**Records for processing:**
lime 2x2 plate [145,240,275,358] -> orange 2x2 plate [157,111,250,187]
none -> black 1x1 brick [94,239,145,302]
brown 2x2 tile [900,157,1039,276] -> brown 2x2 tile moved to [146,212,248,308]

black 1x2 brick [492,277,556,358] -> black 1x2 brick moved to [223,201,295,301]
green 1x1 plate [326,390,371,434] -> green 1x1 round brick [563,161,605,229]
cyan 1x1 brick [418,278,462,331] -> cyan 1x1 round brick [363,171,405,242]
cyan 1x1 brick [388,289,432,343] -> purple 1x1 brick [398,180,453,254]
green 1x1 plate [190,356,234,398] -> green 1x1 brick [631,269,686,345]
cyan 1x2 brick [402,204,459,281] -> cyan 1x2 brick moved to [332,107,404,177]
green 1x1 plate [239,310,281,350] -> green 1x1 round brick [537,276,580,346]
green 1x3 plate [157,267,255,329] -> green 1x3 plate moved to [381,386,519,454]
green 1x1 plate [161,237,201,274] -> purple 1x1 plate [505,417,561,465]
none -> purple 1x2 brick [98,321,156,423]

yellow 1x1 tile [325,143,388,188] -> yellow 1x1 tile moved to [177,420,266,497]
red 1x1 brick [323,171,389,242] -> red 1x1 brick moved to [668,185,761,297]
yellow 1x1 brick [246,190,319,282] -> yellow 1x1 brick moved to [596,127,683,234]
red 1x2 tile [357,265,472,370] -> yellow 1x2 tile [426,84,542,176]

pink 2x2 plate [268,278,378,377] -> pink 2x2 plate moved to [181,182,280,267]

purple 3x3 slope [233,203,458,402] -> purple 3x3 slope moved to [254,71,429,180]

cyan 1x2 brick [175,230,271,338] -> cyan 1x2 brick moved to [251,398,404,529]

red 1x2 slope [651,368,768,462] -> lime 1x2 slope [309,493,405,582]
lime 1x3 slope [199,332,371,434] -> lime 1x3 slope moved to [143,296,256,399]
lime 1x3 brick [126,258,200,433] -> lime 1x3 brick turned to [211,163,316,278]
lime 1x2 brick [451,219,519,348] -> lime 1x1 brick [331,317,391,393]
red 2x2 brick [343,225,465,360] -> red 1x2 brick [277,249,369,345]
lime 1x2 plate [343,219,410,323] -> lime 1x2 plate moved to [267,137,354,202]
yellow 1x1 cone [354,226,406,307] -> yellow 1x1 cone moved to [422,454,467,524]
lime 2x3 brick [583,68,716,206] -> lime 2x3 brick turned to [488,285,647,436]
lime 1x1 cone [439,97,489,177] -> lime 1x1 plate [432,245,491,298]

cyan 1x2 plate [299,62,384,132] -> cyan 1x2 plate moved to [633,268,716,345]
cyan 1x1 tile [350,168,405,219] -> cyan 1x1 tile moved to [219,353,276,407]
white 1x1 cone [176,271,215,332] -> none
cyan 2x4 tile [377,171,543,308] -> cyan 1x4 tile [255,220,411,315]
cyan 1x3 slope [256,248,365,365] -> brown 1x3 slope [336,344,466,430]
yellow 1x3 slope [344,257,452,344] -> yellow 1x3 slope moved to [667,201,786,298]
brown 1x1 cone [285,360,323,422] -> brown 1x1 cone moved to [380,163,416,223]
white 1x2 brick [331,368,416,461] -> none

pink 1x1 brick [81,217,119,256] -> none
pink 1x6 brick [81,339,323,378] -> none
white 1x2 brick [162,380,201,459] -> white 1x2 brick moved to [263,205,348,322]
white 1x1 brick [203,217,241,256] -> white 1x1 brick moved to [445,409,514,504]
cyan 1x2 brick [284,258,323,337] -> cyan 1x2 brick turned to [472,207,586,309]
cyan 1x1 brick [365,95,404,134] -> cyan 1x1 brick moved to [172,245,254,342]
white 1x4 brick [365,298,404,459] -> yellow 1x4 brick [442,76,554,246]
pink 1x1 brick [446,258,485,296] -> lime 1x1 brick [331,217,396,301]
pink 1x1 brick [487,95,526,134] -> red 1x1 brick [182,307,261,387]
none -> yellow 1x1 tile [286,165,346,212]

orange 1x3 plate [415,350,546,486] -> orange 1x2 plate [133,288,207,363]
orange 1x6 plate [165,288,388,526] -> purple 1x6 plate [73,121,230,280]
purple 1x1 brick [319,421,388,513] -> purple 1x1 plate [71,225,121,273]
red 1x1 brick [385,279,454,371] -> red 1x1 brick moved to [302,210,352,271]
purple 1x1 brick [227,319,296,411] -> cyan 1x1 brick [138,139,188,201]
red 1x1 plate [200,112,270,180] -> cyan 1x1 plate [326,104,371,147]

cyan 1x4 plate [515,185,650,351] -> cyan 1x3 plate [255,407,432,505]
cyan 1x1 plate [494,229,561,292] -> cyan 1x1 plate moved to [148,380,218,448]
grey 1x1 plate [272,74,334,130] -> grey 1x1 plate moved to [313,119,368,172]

**Activity:** Lines from the one containing "cyan 1x2 brick [284,258,323,337]" through the last line of the records, both included, are the only ones to print, each exactly as it is.

**Solution to this exercise:**
cyan 1x2 brick [284,258,323,337] -> cyan 1x2 brick turned to [472,207,586,309]
cyan 1x1 brick [365,95,404,134] -> cyan 1x1 brick moved to [172,245,254,342]
white 1x4 brick [365,298,404,459] -> yellow 1x4 brick [442,76,554,246]
pink 1x1 brick [446,258,485,296] -> lime 1x1 brick [331,217,396,301]
pink 1x1 brick [487,95,526,134] -> red 1x1 brick [182,307,261,387]
none -> yellow 1x1 tile [286,165,346,212]

orange 1x3 plate [415,350,546,486] -> orange 1x2 plate [133,288,207,363]
orange 1x6 plate [165,288,388,526] -> purple 1x6 plate [73,121,230,280]
purple 1x1 brick [319,421,388,513] -> purple 1x1 plate [71,225,121,273]
red 1x1 brick [385,279,454,371] -> red 1x1 brick moved to [302,210,352,271]
purple 1x1 brick [227,319,296,411] -> cyan 1x1 brick [138,139,188,201]
red 1x1 plate [200,112,270,180] -> cyan 1x1 plate [326,104,371,147]

cyan 1x4 plate [515,185,650,351] -> cyan 1x3 plate [255,407,432,505]
cyan 1x1 plate [494,229,561,292] -> cyan 1x1 plate moved to [148,380,218,448]
grey 1x1 plate [272,74,334,130] -> grey 1x1 plate moved to [313,119,368,172]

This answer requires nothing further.